Brief
Among the entries, find the lines with the string "orange" and report them.

[Data items]
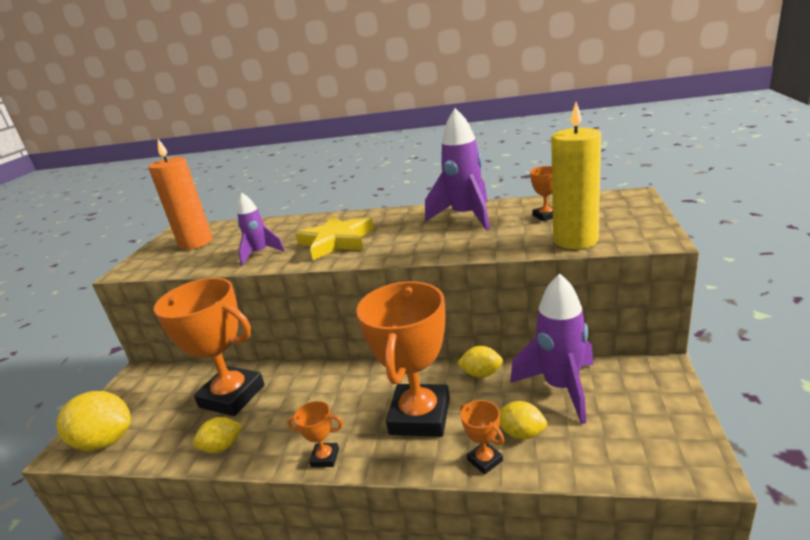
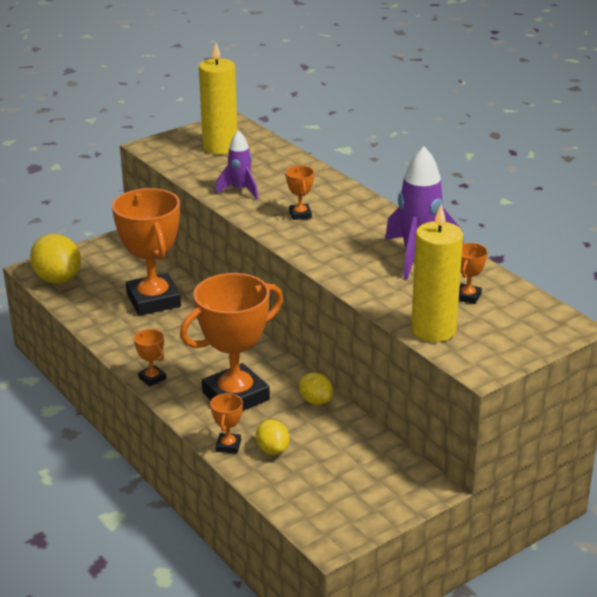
camera: 40 degrees right, 5 degrees up
orange candle [148,139,213,250] -> yellow candle [199,42,238,154]
yellow lemon [193,417,243,453] -> none
yellow star [295,215,374,260] -> orange trophy [286,166,314,220]
purple rocket [510,273,593,424] -> none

Response
orange candle [148,139,213,250] -> yellow candle [199,42,238,154]
yellow star [295,215,374,260] -> orange trophy [286,166,314,220]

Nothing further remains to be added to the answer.